-- Exercise data follows --

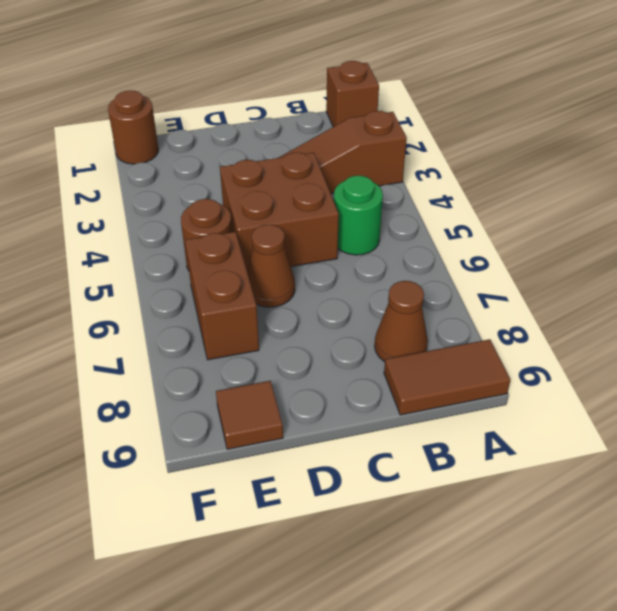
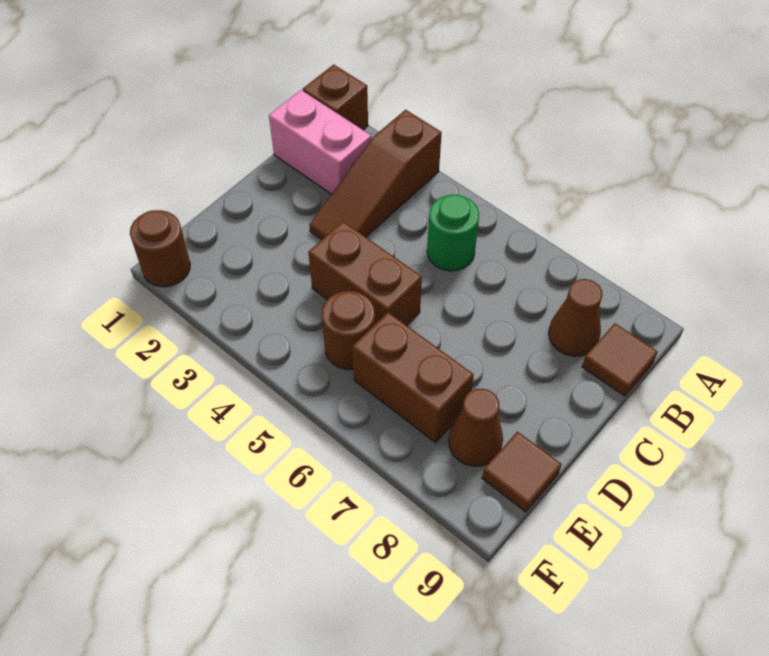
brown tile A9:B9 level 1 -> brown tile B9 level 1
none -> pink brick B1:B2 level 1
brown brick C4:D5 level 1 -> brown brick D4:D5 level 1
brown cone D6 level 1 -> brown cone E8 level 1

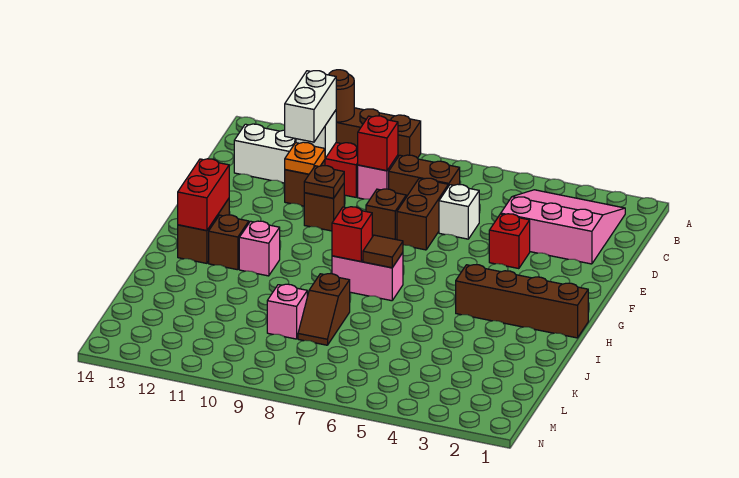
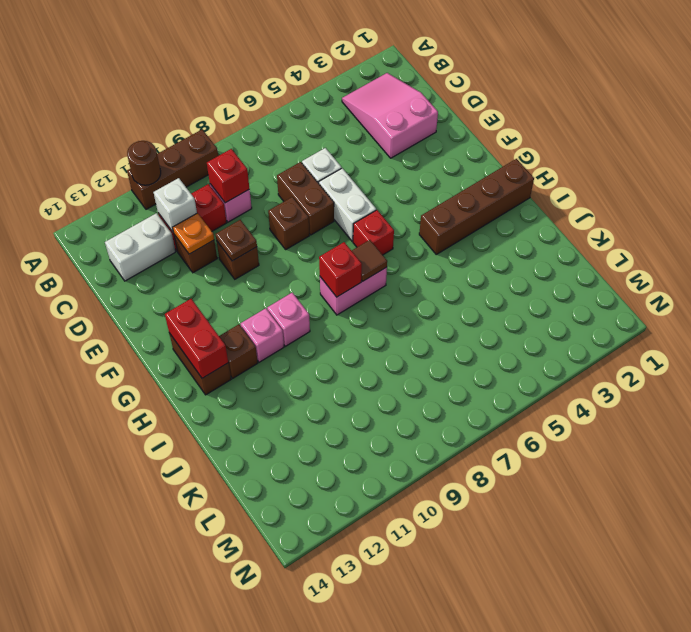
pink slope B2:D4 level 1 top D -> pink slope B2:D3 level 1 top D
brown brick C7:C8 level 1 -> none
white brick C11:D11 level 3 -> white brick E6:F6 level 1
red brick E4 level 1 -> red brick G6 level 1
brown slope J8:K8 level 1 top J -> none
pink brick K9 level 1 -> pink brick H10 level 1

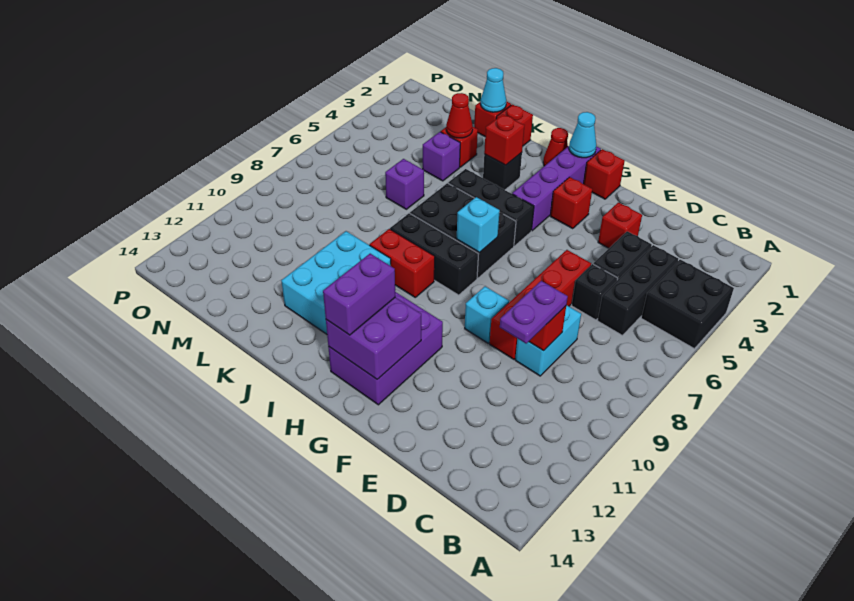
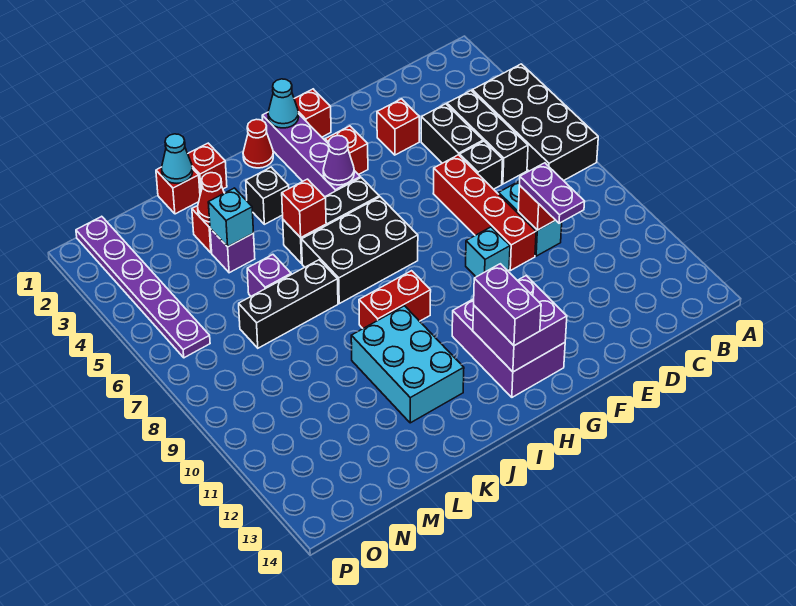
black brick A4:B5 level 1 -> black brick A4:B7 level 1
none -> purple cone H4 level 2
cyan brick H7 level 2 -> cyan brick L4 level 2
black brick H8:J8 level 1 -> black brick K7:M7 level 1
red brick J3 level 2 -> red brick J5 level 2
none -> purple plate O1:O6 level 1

-- Exercise data concluded --
-- Exercise data follows --

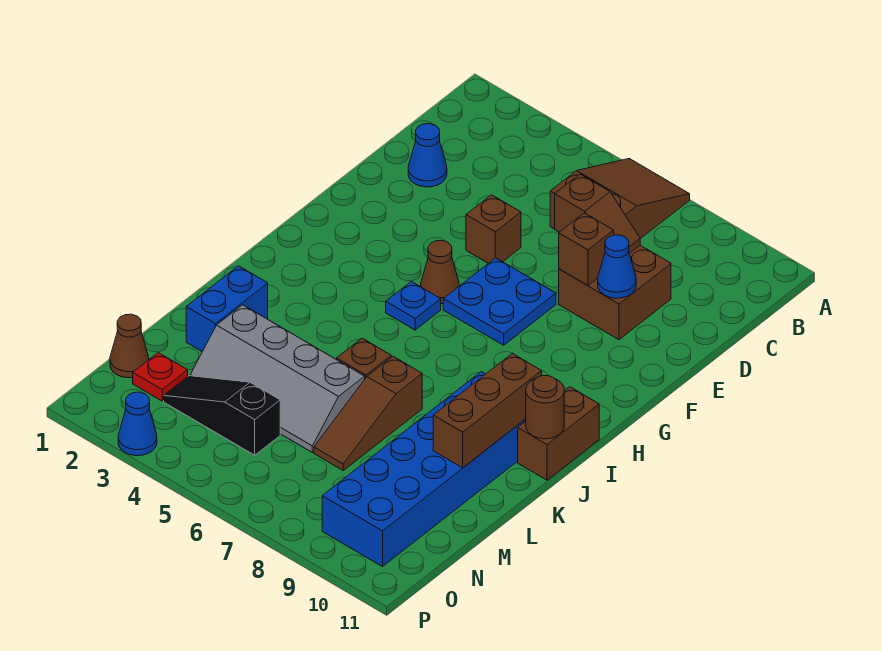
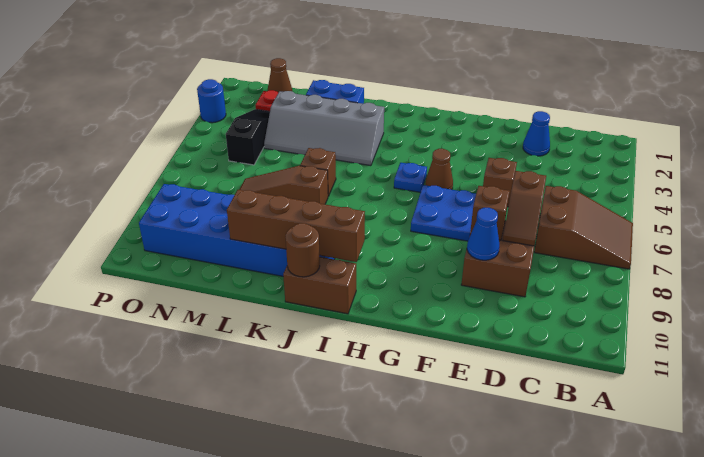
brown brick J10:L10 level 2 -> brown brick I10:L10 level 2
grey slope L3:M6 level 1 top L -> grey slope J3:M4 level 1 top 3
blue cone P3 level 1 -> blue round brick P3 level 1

-- Exercise data concluded --
-- Exercise data follows --

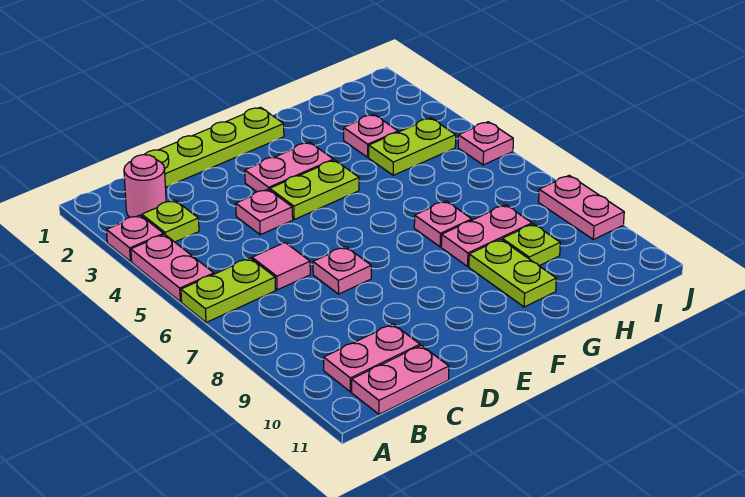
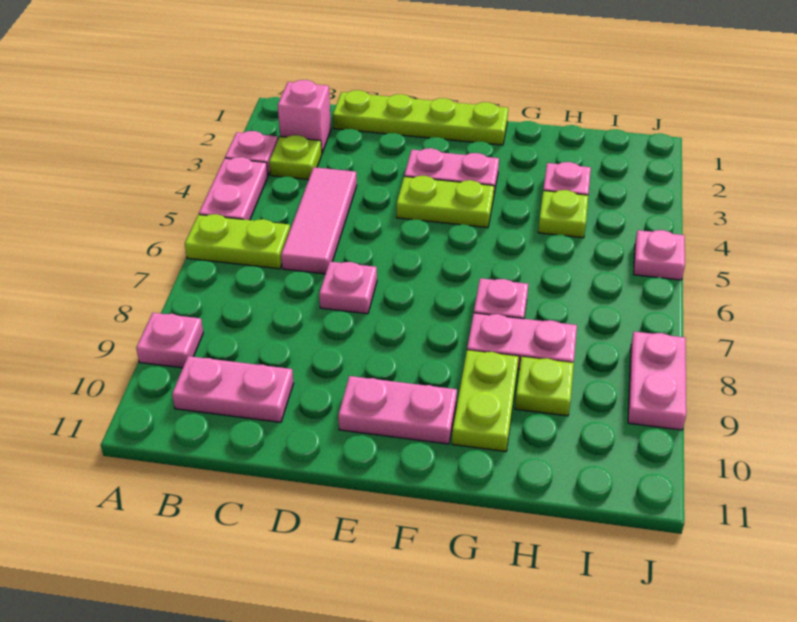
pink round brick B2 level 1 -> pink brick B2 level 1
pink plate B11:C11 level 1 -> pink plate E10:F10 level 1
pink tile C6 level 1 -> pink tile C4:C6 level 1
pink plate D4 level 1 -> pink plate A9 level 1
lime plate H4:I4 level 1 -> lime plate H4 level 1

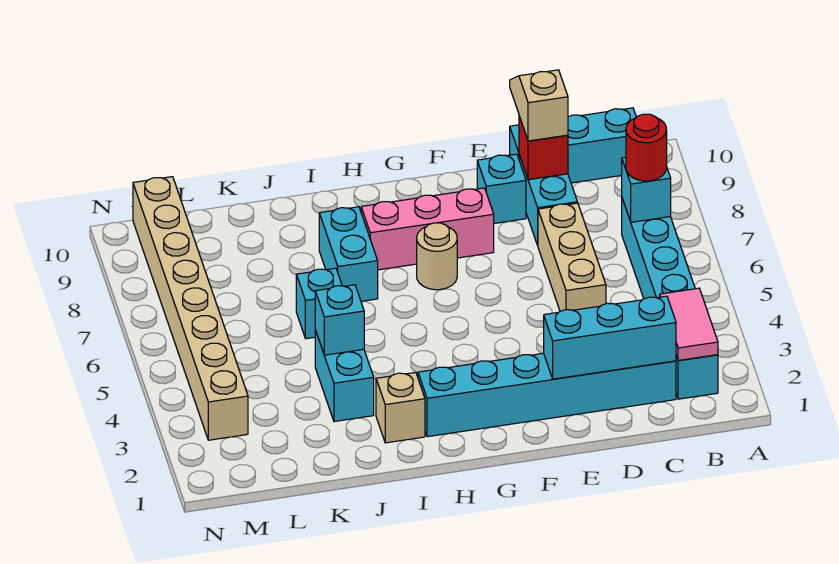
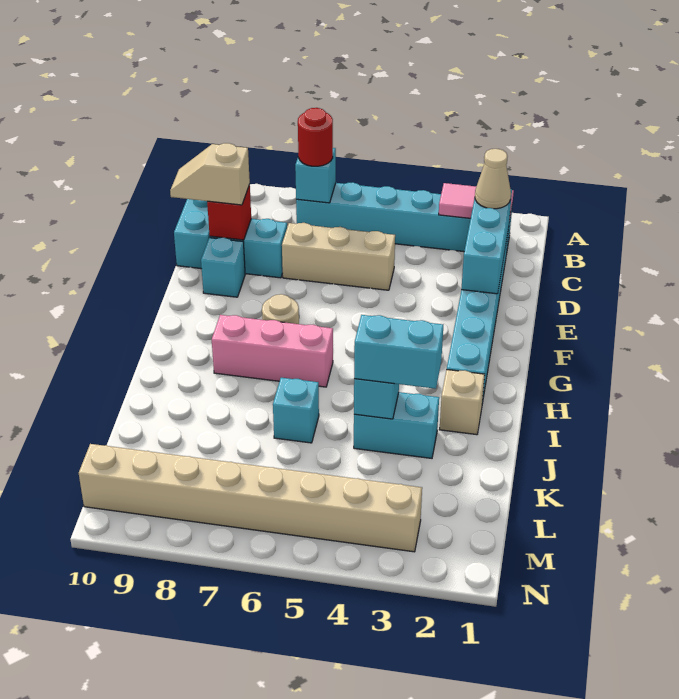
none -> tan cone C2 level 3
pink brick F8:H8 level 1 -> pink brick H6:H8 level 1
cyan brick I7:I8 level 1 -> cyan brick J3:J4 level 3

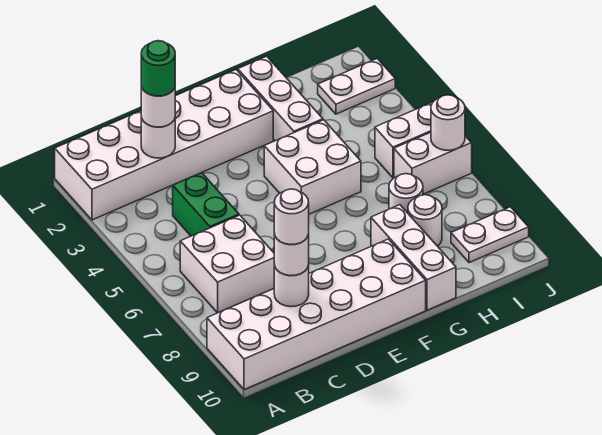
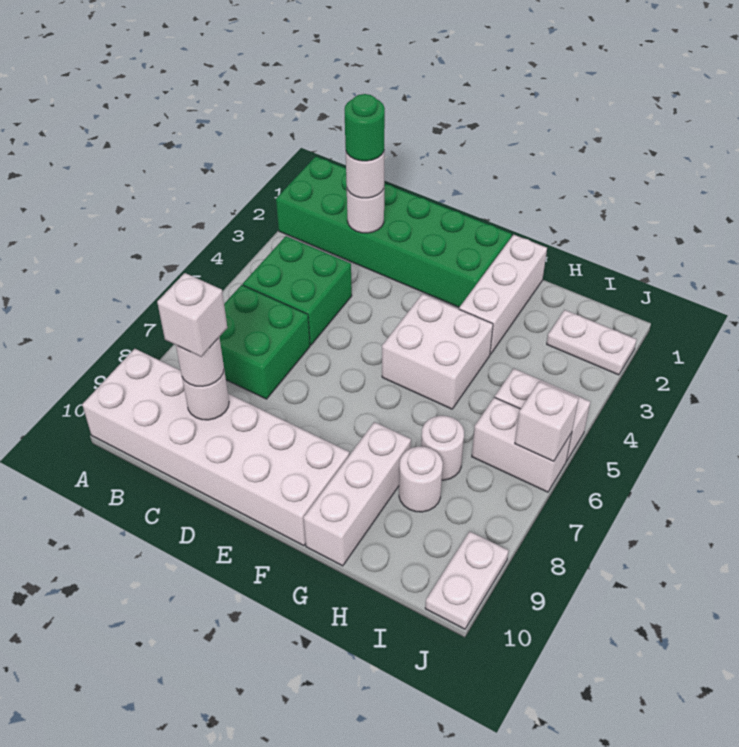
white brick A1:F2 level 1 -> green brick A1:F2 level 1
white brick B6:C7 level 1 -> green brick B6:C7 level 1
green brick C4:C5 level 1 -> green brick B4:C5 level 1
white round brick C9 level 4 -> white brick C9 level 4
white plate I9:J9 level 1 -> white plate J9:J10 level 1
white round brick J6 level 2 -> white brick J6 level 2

-- Exercise data concluded --

Return a copy of every line in the records that includes the string "green".

Written answer:
white brick A1:F2 level 1 -> green brick A1:F2 level 1
white brick B6:C7 level 1 -> green brick B6:C7 level 1
green brick C4:C5 level 1 -> green brick B4:C5 level 1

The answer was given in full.